[Dataset entries]
◆ ◆ ◆ ◆
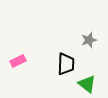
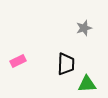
gray star: moved 5 px left, 12 px up
green triangle: rotated 42 degrees counterclockwise
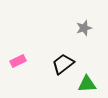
black trapezoid: moved 3 px left; rotated 130 degrees counterclockwise
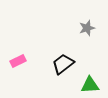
gray star: moved 3 px right
green triangle: moved 3 px right, 1 px down
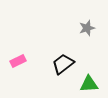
green triangle: moved 1 px left, 1 px up
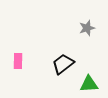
pink rectangle: rotated 63 degrees counterclockwise
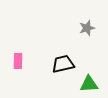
black trapezoid: rotated 25 degrees clockwise
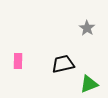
gray star: rotated 21 degrees counterclockwise
green triangle: rotated 18 degrees counterclockwise
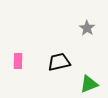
black trapezoid: moved 4 px left, 2 px up
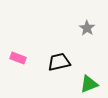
pink rectangle: moved 3 px up; rotated 70 degrees counterclockwise
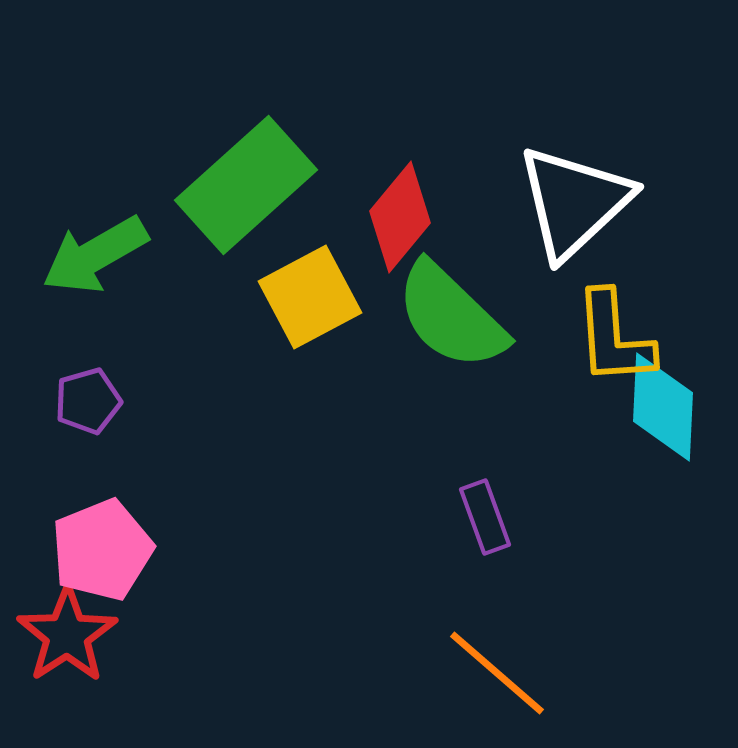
◆ ◆ ◆ ◆
Copy out every line of text in the items above without altering it, and leave out the pictures.

__Task result__.
gray star: moved 5 px left, 12 px up
green triangle: rotated 42 degrees counterclockwise
black trapezoid: moved 3 px left; rotated 130 degrees counterclockwise
gray star: moved 3 px right
green triangle: moved 3 px right, 1 px down
green triangle: moved 1 px left, 1 px up
pink rectangle: rotated 63 degrees counterclockwise
black trapezoid: rotated 25 degrees clockwise
gray star: rotated 21 degrees counterclockwise
green triangle: rotated 18 degrees counterclockwise
black trapezoid: moved 4 px left, 2 px up
pink rectangle: moved 3 px up; rotated 70 degrees counterclockwise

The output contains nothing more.